§ EXERCISE DESCRIPTION
If a line of the records contains the string "road", copy it out.

§ SOURCE MATERIAL

------------------------------------------------------------

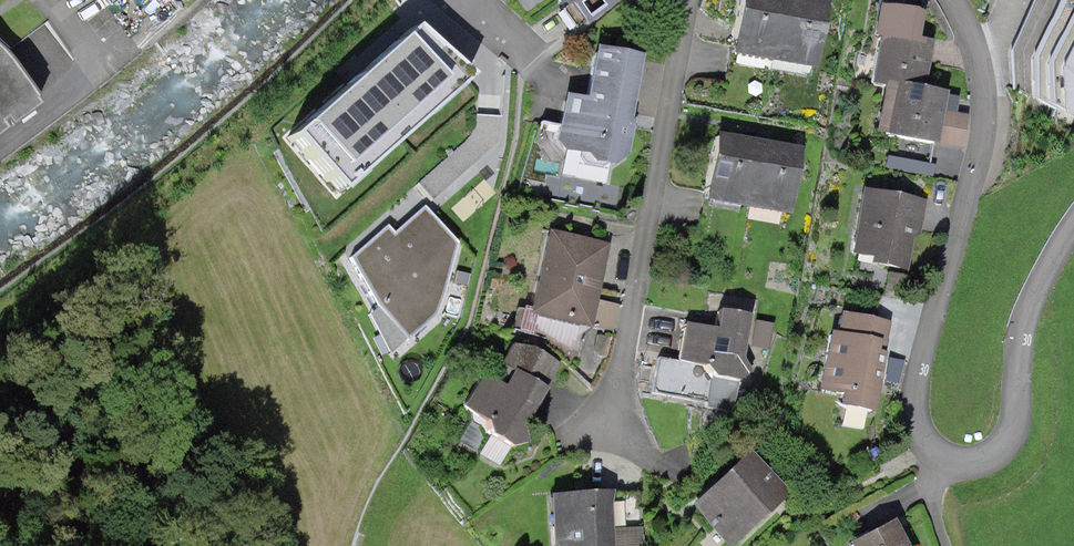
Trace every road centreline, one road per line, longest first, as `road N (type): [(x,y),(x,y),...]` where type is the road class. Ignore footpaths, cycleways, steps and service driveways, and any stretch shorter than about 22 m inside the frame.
road 1 (residential): [(956,463),(934,447),(926,382),(988,166),(992,98),(984,47),(956,0)]
road 2 (residential): [(701,0),(689,25),(621,435)]
road 3 (residential): [(1073,235),(1024,348),(1020,425),(1009,447),(990,461),(956,463)]
road 4 (residential): [(41,0),(94,68),(0,140)]

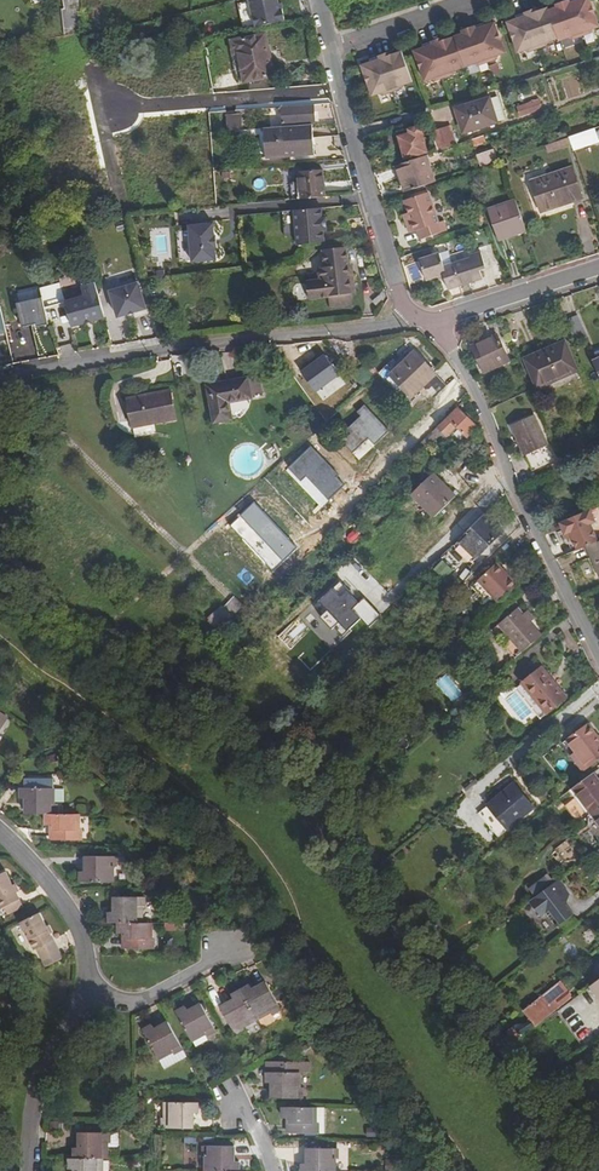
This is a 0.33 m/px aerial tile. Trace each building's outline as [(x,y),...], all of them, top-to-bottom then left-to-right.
[(275,0),(247,0),(248,2),(254,29),(284,23),(281,10),(278,11),(277,5),(275,0)] [(589,0),(579,0),(570,0),(556,5),(557,8),(553,10),(548,11),(547,9),(542,10),(539,12),(537,9),(516,17),(517,20),(513,21),(507,23),(519,54),(525,51),(529,53),(547,46),(549,42),(558,39),(559,42),(569,38),(573,40),(591,33),(592,29),(598,27),(589,0)] [(248,2),(236,5),(242,31),(254,29),(248,2)] [(420,51),(415,53),(427,83),(433,81),(437,83),(455,76),(457,72),(476,65),(480,67),(497,60),(499,56),(506,54),(495,24),(489,26),(485,27),(484,24),(463,32),(464,35),(460,37),(451,40),(446,41),(445,39),(423,47),(424,50),(420,51)] [(265,33),(230,41),(233,55),(237,54),(243,83),(273,77),(265,33)] [(235,85),(243,83),(237,54),(233,55),(230,41),(227,42),(235,85)] [(406,91),(415,87),(404,57),(400,59),(395,61),(394,58),(372,66),(373,69),(369,70),(364,72),(375,102),(382,100),(386,102),(404,95),(406,91)] [(489,98),(455,109),(460,124),(464,134),(497,124),(489,98)] [(521,118),(544,108),(540,98),(517,107),(521,118)] [(313,104),(284,106),(284,112),(292,112),(293,124),(314,123),(313,104)] [(224,120),(225,132),(240,131),(239,119),(224,120)] [(310,125),(261,129),(264,157),(289,156),(289,151),(297,150),(298,155),(312,154),(310,125)] [(419,126),(397,132),(405,158),(428,151),(419,126)] [(569,136),(572,144),(592,137),(589,129),(569,136)] [(441,130),(432,132),(437,152),(446,148),(441,130)] [(483,136),(471,140),(473,146),(485,142),(483,136)] [(569,136),(545,145),(547,153),(572,144),(569,136)] [(476,168),(492,163),(489,154),(473,159),(476,168)] [(404,193),(435,182),(426,155),(395,166),(404,193)] [(572,166),(530,181),(541,211),(582,197),(572,166)] [(298,172),(300,199),(325,197),(323,170),(298,172)] [(463,179),(448,184),(450,190),(457,188),(459,194),(468,191),(463,179)] [(406,223),(409,233),(416,230),(419,240),(446,231),(443,221),(438,223),(427,193),(404,200),(412,221),(406,223)] [(526,231),(516,200),(488,209),(498,240),(526,231)] [(301,245),(329,242),(328,230),(331,230),(329,218),(326,219),(325,208),(297,210),(300,235),(301,245)] [(288,236),(300,235),(297,210),(285,211),(288,236)] [(213,237),(212,224),(188,227),(192,263),(216,260),(214,247),(216,247),(215,237),(213,237)] [(153,260),(169,259),(168,228),(153,229),(153,260)] [(309,299),(328,297),(351,294),(355,293),(352,274),(349,274),(345,249),(323,252),(325,267),(319,268),(321,280),(307,282),(309,299)] [(452,264),(460,287),(483,279),(480,269),(485,267),(480,252),(469,256),(469,258),(452,264)] [(460,287),(452,264),(444,267),(439,254),(419,261),(426,282),(443,276),(448,291),(460,287)] [(150,312),(144,281),(128,284),(126,273),(111,276),(118,317),(150,312)] [(169,298),(167,278),(157,279),(160,299),(169,298)] [(83,285),(85,297),(67,300),(71,326),(108,322),(103,282),(83,285)] [(18,302),(39,299),(38,289),(16,292),(18,302)] [(353,305),(351,294),(328,297),(330,308),(353,305)] [(22,329),(50,323),(44,298),(16,304),(22,329)] [(10,335),(4,309),(0,309),(0,337),(10,335)] [(579,316),(567,321),(575,341),(587,337),(579,316)] [(497,334),(472,346),(485,373),(510,361),(497,334)] [(525,359),(538,388),(573,373),(577,371),(565,342),(525,359)] [(325,353),(302,373),(321,394),(344,373),(325,353)] [(447,385),(435,372),(433,374),(414,355),(392,376),(412,396),(424,385),(428,389),(435,397),(447,385)] [(247,379),(209,387),(216,422),(232,419),(229,402),(251,398),(247,379)] [(128,399),(132,416),(142,426),(155,423),(177,419),(171,391),(128,399)] [(477,427),(457,408),(437,427),(442,431),(447,436),(457,426),(468,436),(477,427)] [(535,414),(511,425),(525,455),(548,445),(535,414)] [(142,426),(132,416),(134,427),(135,427),(142,426)] [(437,427),(410,454),(415,458),(442,431),(437,427)] [(434,472),(412,494),(435,518),(456,496),(434,472)] [(477,508),(456,529),(463,536),(484,515),(477,508)] [(485,514),(484,515),(463,536),(459,541),(477,559),(504,532),(485,514)] [(559,542),(565,556),(585,548),(579,534),(559,542)] [(587,547),(592,559),(597,570),(598,576),(598,542),(587,547)] [(497,563),(479,580),(499,602),(517,585),(497,563)] [(373,609),(343,580),(313,610),(344,640),(373,609)] [(210,621),(224,636),(248,612),(234,598),(210,621)] [(518,609),(500,626),(522,651),(541,634),(518,609)] [(351,647),(339,658),(346,666),(358,655),(351,647)] [(541,668),(522,684),(546,715),(566,699),(541,668)] [(449,678),(440,683),(451,701),(459,696),(449,678)] [(583,773),(598,760),(598,739),(598,737),(588,724),(561,744),(570,756),(583,773)] [(573,789),(592,815),(598,809),(598,783),(593,775),(573,789)] [(501,823),(529,801),(516,784),(488,806),(501,823)] [(47,814),(57,814),(57,803),(55,803),(55,788),(23,787),(23,798),(30,798),(30,803),(27,803),(27,808),(27,814),(47,814)] [(536,810),(529,801),(501,823),(507,831),(509,830),(518,823),(536,810)] [(479,814),(492,831),(501,823),(488,806),(479,814)] [(57,814),(47,814),(47,825),(55,825),(55,830),(52,830),(52,835),(52,840),(81,840),(81,830),(79,830),(79,814),(57,814)] [(507,831),(501,823),(492,831),(498,838),(507,831)] [(522,827),(518,823),(509,830),(512,834),(522,827)] [(114,871),(114,857),(83,857),(83,862),(83,866),(91,867),(91,871),(87,871),(87,882),(117,882),(117,871),(114,871)] [(3,907),(6,915),(22,907),(18,899),(4,871),(0,874),(0,909),(3,907)] [(557,879),(528,901),(540,917),(545,913),(547,916),(564,903),(562,900),(569,894),(557,879)] [(109,922),(119,923),(141,923),(141,907),(143,907),(144,897),(114,897),(114,903),(113,907),(116,908),(116,912),(110,912),(109,922)] [(564,903),(547,916),(556,927),(573,914),(564,903)] [(52,941),(38,913),(20,922),(33,950),(37,949),(40,957),(56,949),(52,941)] [(178,930),(178,922),(167,923),(167,931),(178,930)] [(141,923),(119,923),(119,934),(126,934),(126,939),(123,939),(123,943),(123,948),(152,949),(153,939),(151,939),(151,923),(141,923)] [(591,985),(598,997),(598,979),(591,985)] [(548,991),(559,1004),(570,995),(560,982),(548,991)] [(240,991),(256,1020),(266,1014),(267,1016),(280,1010),(265,983),(260,985),(256,987),(258,990),(253,993),(249,986),(240,991)] [(242,1027),(256,1020),(240,991),(231,997),(235,1003),(230,1005),(229,1002),(224,1005),(219,1007),(234,1034),(244,1029),(242,1027)] [(516,1024),(505,1033),(512,1042),(521,1035),(520,1035),(559,1004),(548,991),(523,1010),(530,1019),(524,1024),(516,1024)] [(205,1034),(215,1029),(201,1004),(197,1007),(192,1009),(193,1012),(189,1014),(185,1007),(176,1012),(191,1040),(204,1032),(205,1034)] [(182,1048),(168,1022),(164,1025),(158,1028),(160,1030),(155,1032),(152,1026),(143,1031),(159,1058),(171,1051),(173,1053),(182,1048)] [(272,1098),(301,1099),(302,1083),(299,1083),(299,1073),(266,1072),(266,1082),(274,1082),(274,1087),(272,1087),(272,1098)] [(192,1119),(189,1119),(189,1113),(195,1113),(196,1104),(165,1103),(165,1118),(163,1118),(163,1128),(192,1129),(192,1119)] [(314,1123),(314,1108),(282,1107),(282,1118),(290,1118),(290,1122),(287,1122),(286,1133),(316,1134),(317,1123),(314,1123)] [(75,1159),(103,1160),(108,1160),(108,1144),(111,1144),(111,1133),(80,1133),(80,1140),(80,1143),(83,1143),(83,1149),(75,1149),(75,1159)] [(238,1162),(230,1162),(230,1156),(233,1157),(233,1147),(203,1147),(203,1156),(206,1156),(206,1170),(238,1170),(238,1162)] [(334,1160),(336,1160),(337,1150),(306,1149),(306,1159),(309,1160),(309,1165),(302,1165),(302,1170),(333,1170),(334,1160)] [(75,1159),(70,1159),(70,1169),(78,1169),(78,1170),(103,1170),(103,1160),(75,1159)]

------------------------------------------------------------

§ RESPONSE BOX
Trace every road centreline, one road per line, longest first, as `road N (type): [(x,y),(x,y),...]` where type is the road class. Ignore footpaths, cycleways, steps and service driveways, and any stretch shorter than about 22 m inside the frame.
road 1 (residential): [(956,463),(934,447),(926,382),(988,166),(992,98),(984,47),(956,0)]
road 2 (residential): [(701,0),(689,25),(621,435)]
road 3 (residential): [(1073,235),(1024,348),(1020,425),(1009,447),(990,461),(956,463)]
road 4 (residential): [(41,0),(94,68),(0,140)]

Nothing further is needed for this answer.